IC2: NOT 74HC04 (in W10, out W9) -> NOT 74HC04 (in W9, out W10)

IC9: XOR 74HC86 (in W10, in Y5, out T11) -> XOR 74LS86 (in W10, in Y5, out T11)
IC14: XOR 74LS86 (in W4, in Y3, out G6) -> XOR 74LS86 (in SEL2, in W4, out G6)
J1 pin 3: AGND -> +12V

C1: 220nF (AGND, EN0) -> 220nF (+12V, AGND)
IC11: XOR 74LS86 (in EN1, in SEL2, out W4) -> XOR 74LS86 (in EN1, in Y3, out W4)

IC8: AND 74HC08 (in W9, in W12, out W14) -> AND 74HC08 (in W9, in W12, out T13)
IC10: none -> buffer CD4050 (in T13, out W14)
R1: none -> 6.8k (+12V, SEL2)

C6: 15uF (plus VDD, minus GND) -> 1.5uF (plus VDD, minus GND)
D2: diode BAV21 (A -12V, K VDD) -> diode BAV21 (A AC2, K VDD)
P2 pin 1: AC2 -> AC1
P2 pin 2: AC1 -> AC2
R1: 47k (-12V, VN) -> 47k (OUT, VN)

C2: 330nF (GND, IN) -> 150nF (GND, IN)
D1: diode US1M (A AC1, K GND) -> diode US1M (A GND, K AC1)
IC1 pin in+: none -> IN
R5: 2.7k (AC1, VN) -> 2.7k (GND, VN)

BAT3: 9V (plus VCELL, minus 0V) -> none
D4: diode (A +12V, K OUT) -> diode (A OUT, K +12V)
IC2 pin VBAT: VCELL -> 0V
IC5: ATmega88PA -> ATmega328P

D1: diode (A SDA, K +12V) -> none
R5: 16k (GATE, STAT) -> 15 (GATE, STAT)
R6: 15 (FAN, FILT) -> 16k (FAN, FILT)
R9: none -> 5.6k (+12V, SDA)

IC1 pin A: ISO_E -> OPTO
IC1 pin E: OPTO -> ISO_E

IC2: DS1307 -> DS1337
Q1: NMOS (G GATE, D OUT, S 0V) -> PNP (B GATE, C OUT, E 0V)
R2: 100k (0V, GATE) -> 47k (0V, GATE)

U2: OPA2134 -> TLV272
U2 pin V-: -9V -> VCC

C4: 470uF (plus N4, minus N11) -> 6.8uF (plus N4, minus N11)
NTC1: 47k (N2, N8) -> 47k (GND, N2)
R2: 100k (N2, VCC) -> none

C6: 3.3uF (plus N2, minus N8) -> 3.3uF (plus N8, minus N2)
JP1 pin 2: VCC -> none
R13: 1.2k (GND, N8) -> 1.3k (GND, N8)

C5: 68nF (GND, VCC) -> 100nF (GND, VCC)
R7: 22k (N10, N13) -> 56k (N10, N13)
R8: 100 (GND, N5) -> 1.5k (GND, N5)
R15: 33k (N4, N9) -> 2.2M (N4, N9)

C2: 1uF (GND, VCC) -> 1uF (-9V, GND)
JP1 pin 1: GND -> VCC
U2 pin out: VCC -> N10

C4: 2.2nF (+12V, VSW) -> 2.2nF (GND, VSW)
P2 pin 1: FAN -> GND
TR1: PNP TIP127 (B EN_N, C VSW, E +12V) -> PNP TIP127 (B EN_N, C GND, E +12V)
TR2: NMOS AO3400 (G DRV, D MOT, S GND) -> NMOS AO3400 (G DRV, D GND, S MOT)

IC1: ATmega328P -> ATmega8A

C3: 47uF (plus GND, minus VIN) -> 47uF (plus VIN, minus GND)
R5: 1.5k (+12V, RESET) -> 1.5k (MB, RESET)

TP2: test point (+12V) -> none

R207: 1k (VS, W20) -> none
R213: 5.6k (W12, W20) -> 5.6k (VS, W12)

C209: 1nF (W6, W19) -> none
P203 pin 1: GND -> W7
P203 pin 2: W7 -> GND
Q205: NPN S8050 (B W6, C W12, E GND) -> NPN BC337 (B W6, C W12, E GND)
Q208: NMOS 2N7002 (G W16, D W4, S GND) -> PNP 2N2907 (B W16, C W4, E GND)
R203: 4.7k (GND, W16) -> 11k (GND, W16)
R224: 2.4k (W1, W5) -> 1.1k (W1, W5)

* * * * * * *

> **WORK ORDER**
Show the lines of the data that hold the word "none".

> **SOLUTION FOR THIS PROBLEM**
IC10: none -> buffer CD4050 (in T13, out W14)
R1: none -> 6.8k (+12V, SEL2)
IC1 pin in+: none -> IN
BAT3: 9V (plus VCELL, minus 0V) -> none
D1: diode (A SDA, K +12V) -> none
R9: none -> 5.6k (+12V, SDA)
R2: 100k (N2, VCC) -> none
JP1 pin 2: VCC -> none
TP2: test point (+12V) -> none
R207: 1k (VS, W20) -> none
C209: 1nF (W6, W19) -> none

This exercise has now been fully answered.